● Exercise objective: Everything from the line with "building: none -> [727,791,784,840]" to the end of the data should be restated word for word, and nothing before it.
────
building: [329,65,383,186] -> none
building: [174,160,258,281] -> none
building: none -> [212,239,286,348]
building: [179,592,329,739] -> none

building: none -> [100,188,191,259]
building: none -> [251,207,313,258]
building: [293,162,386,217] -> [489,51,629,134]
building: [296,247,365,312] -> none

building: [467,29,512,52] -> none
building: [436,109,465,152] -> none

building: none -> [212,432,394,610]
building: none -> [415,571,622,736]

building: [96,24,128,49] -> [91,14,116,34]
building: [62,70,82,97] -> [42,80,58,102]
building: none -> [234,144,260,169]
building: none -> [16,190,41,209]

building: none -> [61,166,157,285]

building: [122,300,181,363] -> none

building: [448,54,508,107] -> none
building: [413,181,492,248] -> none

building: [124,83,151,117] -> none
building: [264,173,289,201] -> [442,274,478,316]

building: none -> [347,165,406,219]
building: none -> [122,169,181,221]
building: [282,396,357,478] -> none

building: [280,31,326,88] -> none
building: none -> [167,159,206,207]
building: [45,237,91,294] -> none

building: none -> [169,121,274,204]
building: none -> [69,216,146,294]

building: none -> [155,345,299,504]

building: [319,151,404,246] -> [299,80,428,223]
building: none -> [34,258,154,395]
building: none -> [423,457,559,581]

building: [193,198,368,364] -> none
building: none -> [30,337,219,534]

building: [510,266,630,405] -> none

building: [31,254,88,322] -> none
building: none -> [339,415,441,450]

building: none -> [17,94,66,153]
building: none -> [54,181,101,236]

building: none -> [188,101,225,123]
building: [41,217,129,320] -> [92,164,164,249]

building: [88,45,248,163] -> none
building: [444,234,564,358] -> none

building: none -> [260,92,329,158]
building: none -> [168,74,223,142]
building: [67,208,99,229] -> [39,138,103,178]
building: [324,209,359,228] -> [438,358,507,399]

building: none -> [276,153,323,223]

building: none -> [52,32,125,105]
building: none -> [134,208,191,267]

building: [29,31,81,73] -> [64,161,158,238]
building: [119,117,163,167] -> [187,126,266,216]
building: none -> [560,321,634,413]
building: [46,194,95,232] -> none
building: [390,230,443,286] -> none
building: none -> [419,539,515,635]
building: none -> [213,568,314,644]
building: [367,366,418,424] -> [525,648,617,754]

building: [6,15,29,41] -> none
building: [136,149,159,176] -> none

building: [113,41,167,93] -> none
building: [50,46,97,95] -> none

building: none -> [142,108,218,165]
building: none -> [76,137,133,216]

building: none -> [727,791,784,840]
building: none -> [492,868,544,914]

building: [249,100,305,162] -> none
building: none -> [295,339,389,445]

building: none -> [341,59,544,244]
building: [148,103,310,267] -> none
────
● Exercise output:
building: none -> [727,791,784,840]
building: none -> [492,868,544,914]

building: [249,100,305,162] -> none
building: none -> [295,339,389,445]

building: none -> [341,59,544,244]
building: [148,103,310,267] -> none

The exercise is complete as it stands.